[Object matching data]
• • • • •

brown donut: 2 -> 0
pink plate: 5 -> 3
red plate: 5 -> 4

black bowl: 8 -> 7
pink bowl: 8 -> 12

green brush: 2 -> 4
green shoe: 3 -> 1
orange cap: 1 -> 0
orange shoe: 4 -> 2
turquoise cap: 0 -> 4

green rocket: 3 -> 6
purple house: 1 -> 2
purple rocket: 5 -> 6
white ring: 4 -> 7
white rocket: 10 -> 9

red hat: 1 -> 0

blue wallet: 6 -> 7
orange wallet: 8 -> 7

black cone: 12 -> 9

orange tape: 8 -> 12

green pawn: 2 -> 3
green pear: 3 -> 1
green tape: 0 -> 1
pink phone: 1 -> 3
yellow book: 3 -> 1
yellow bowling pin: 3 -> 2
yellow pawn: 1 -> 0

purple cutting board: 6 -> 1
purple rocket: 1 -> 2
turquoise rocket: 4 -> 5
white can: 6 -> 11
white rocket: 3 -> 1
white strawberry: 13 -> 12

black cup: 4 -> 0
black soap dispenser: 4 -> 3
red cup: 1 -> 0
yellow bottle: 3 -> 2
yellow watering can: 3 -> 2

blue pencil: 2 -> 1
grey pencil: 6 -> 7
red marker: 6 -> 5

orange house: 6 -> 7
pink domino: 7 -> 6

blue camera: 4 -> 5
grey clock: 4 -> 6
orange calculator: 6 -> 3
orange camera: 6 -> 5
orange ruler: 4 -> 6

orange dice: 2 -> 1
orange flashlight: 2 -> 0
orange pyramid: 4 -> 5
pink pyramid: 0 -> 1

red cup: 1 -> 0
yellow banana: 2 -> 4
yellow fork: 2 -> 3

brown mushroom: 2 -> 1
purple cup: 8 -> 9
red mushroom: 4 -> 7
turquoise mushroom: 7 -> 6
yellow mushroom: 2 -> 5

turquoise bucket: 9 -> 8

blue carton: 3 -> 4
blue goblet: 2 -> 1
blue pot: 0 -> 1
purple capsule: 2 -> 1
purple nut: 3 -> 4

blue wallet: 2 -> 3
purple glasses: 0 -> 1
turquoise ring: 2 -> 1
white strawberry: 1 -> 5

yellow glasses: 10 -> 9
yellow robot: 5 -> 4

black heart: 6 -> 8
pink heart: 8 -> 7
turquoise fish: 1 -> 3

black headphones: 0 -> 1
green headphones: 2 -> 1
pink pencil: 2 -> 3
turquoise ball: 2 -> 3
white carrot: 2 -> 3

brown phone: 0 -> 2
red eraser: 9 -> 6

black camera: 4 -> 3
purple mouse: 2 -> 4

• • • • •

#### ABOUT THIS EXERCISE:
If a line of the records above contains the word "brown", count it; then give the total and nothing more.

#### RESULT FOR THIS EXERCISE:
3